* **Collected data**:
((

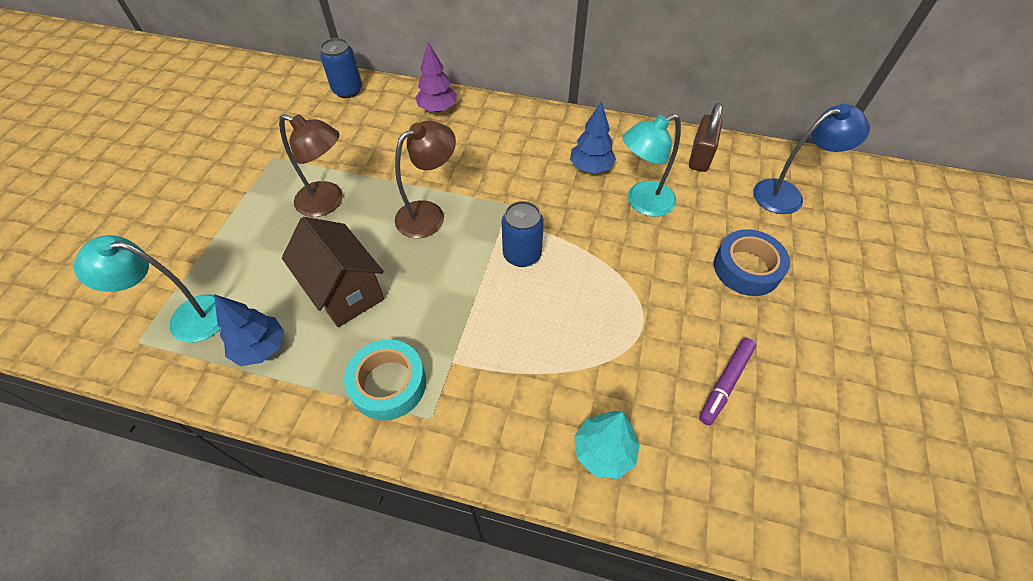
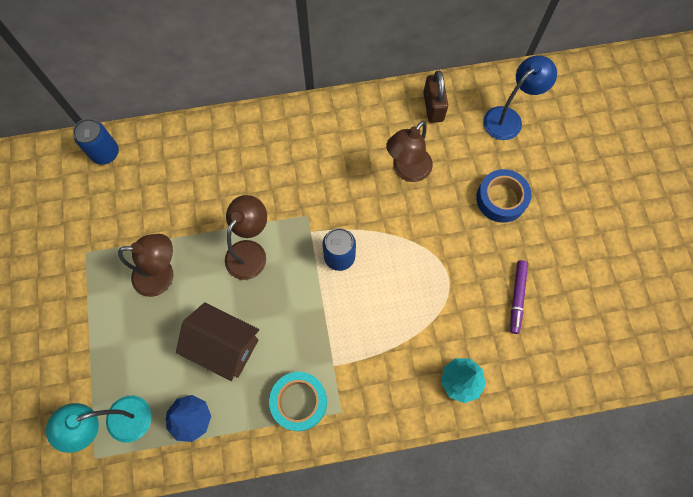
camera: 25 degrees left, 15 degrees up
(438, 109) = (198, 142): purple tree -> none
(591, 167) = (354, 152): blue tree -> none
(642, 202) = (407, 171): turquoise lamp -> brown lamp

))

* **Activity**: Return only the number of lines above that include the word "tree".

* **Solution**: 2